▶ Work request
A word-for-word copy of the data is what's wanted, with no pictures.

▶ Available data
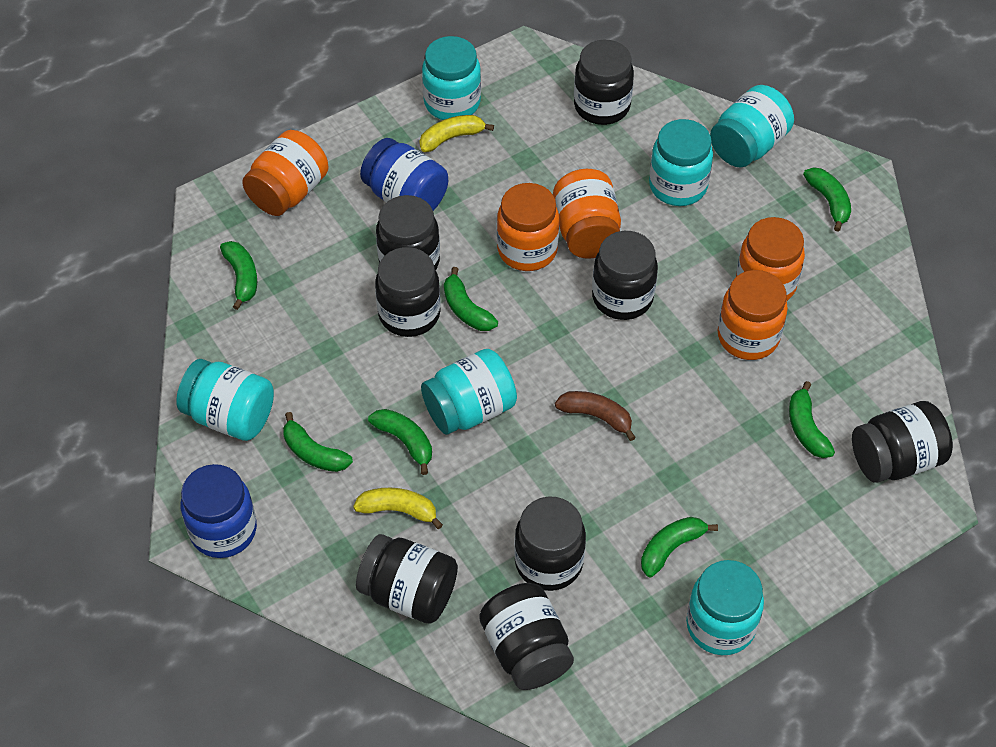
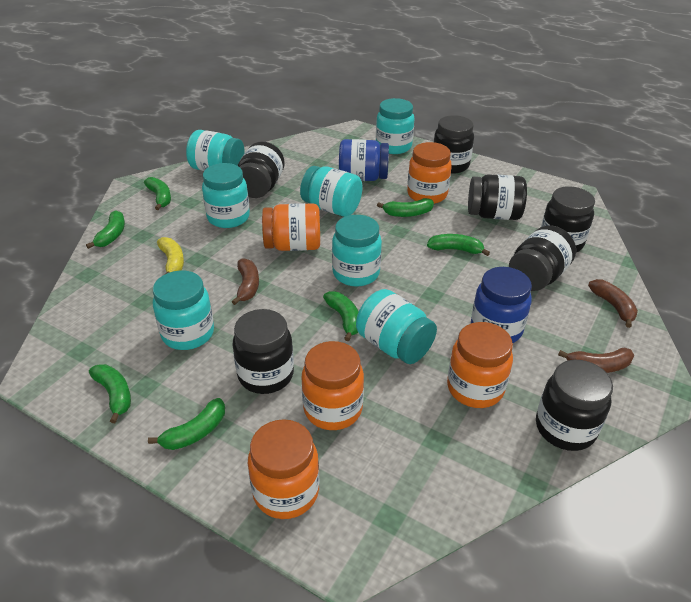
black jar: 8 -> 7
brown banana: 1 -> 3
turquoise jar: 6 -> 7
yellow banana: 2 -> 1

▶ Answer space
black jar: 8 -> 7
brown banana: 1 -> 3
turquoise jar: 6 -> 7
yellow banana: 2 -> 1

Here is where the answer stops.